Keep the wording of every entry intact in your copy, and omit the pictures.
[INPUT RECORDS Boundary: Start]
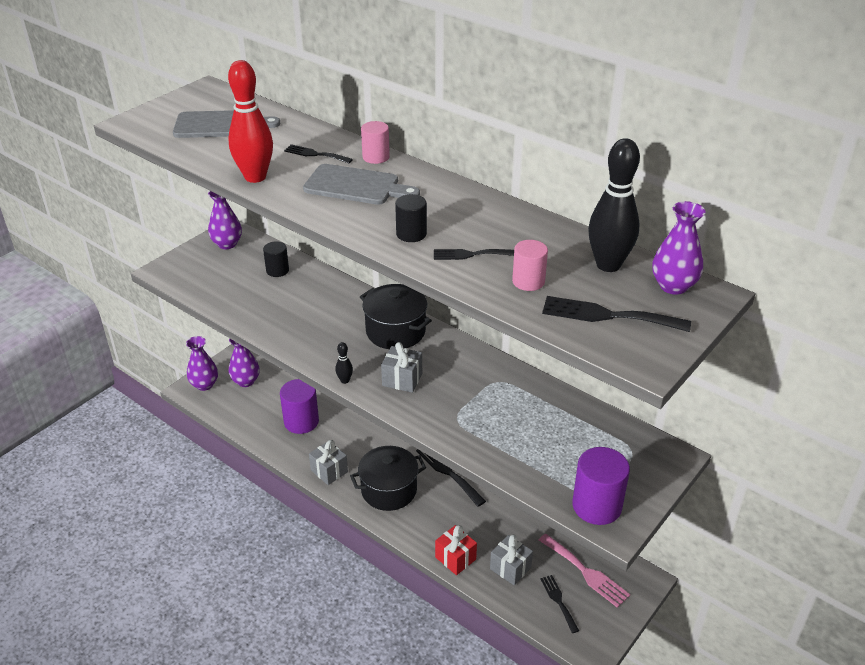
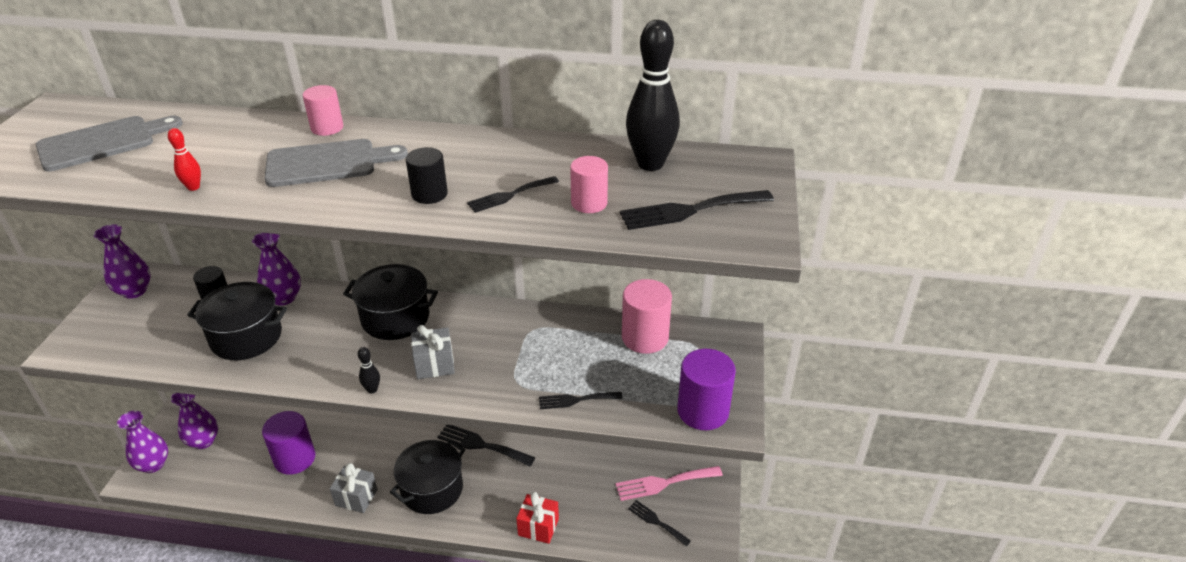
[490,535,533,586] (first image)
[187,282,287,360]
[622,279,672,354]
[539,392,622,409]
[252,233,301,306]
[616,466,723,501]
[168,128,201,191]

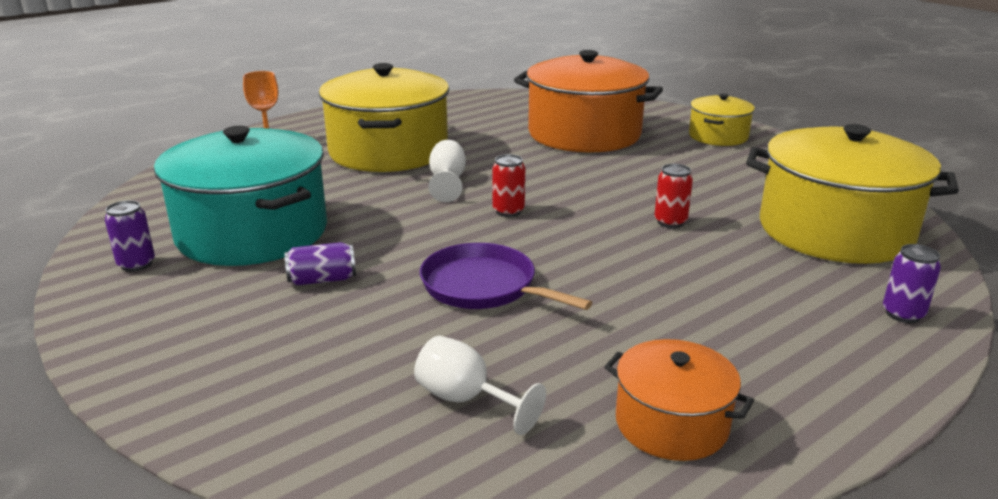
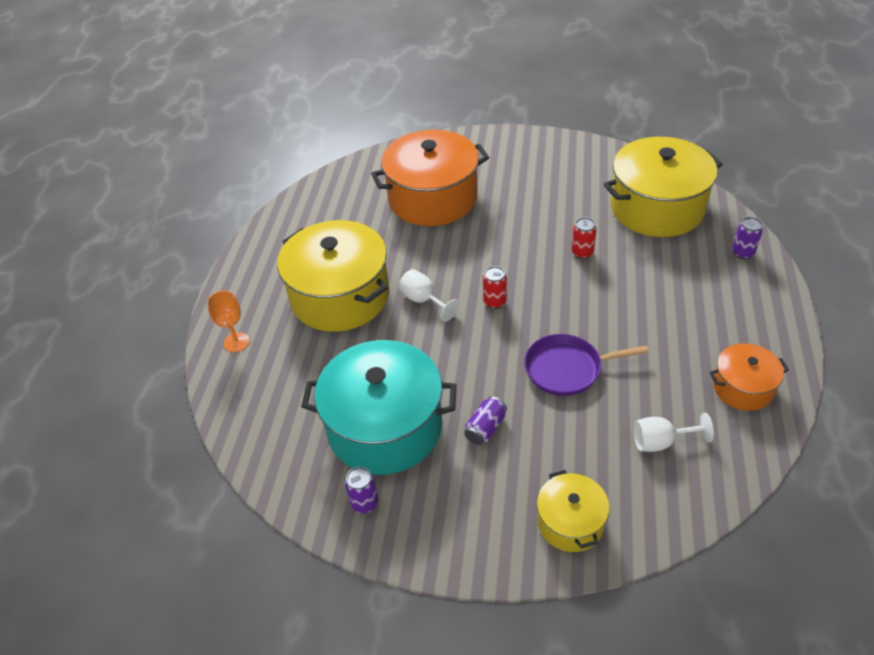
[537,470,610,552]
[INPUT RECORDS Boundary: End]
**ANSWER BOX**.
[490,535,533,586] (first image)
[187,282,287,360]
[622,279,672,354]
[539,392,622,409]
[252,233,301,306]
[616,466,723,501]
[168,128,201,191]

[537,470,610,552]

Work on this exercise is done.